(WHAT TO WORK ON)
What's needed is an exact copy of the lines from the one that contains "none -> Geldbörse [lila]" to the end of the data below, leaving the pictures out.

[INFORMATION SHOWN Boundary: Start]

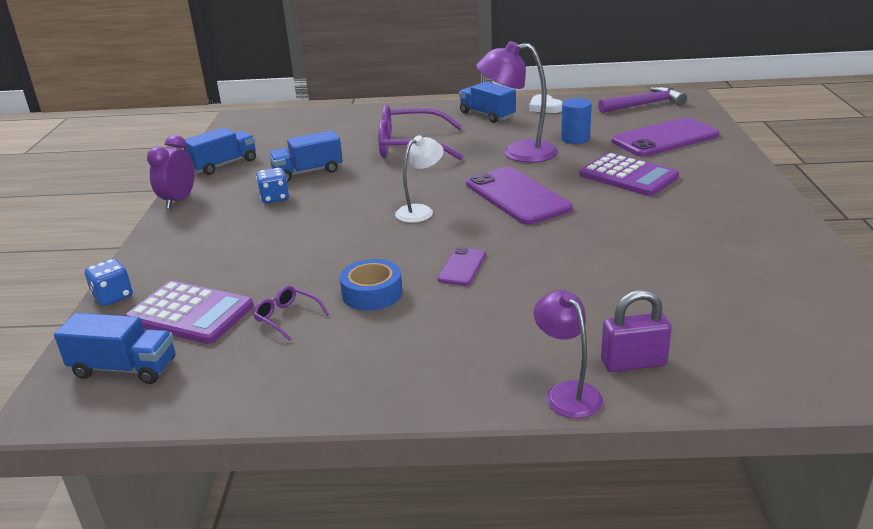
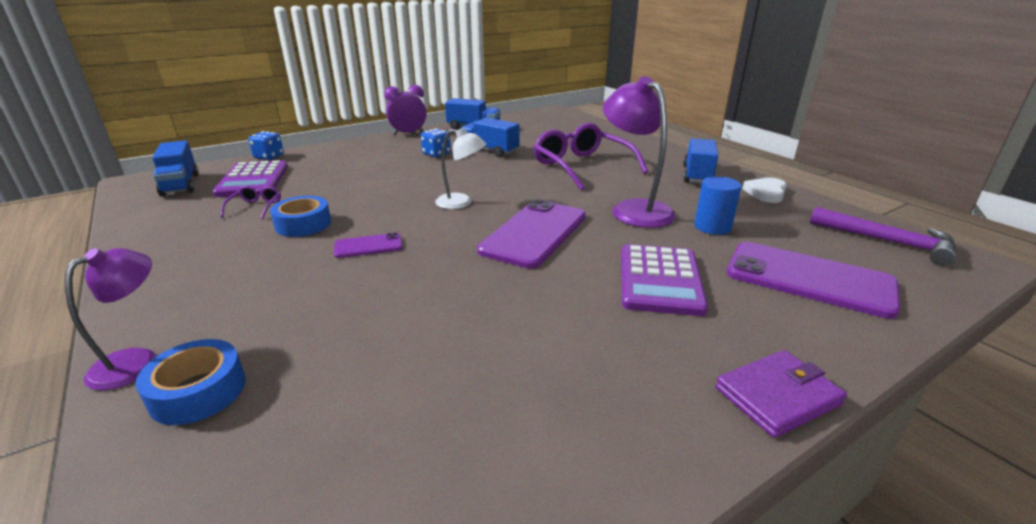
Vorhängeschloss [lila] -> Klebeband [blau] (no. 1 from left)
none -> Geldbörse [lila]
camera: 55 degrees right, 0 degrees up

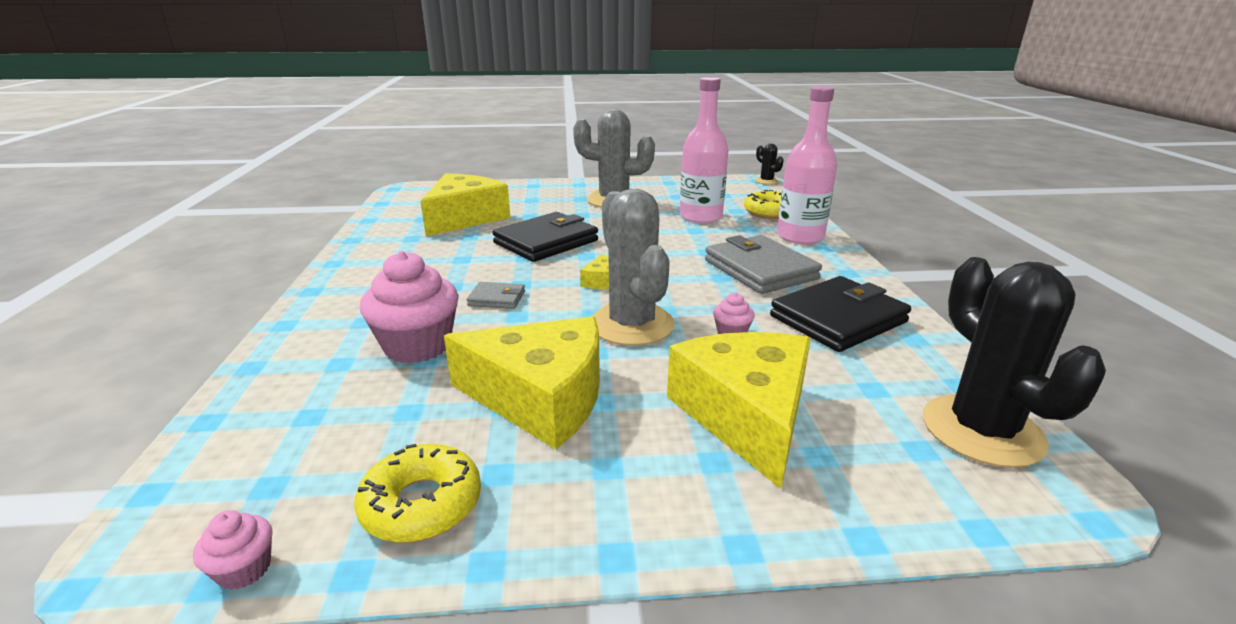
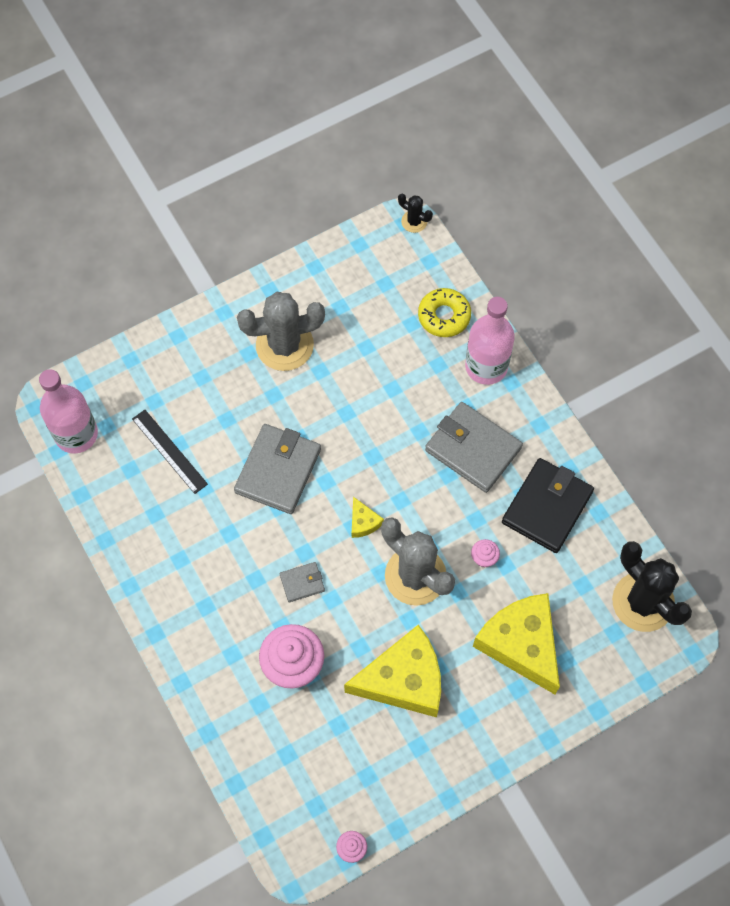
Flasche [rosa] (no. 1 from left), shifted
Käse [gelb] (no. 1 from left) -> Lineal [schwarz]
Geldbörse [schwarz] (no. 1 from left) -> Geldbörse [grau] (no. 1 from left)
Donut [gelb] (no. 1 from left) -> none
camera: 25 degrees left, 40 degrees up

[INFORMATION SHOWN Boundary: End]

(RESPONSE)
none -> Geldbörse [lila]
camera: 55 degrees right, 0 degrees up

Flasche [rosa] (no. 1 from left), shifted
Käse [gelb] (no. 1 from left) -> Lineal [schwarz]
Geldbörse [schwarz] (no. 1 from left) -> Geldbörse [grau] (no. 1 from left)
Donut [gelb] (no. 1 from left) -> none
camera: 25 degrees left, 40 degrees up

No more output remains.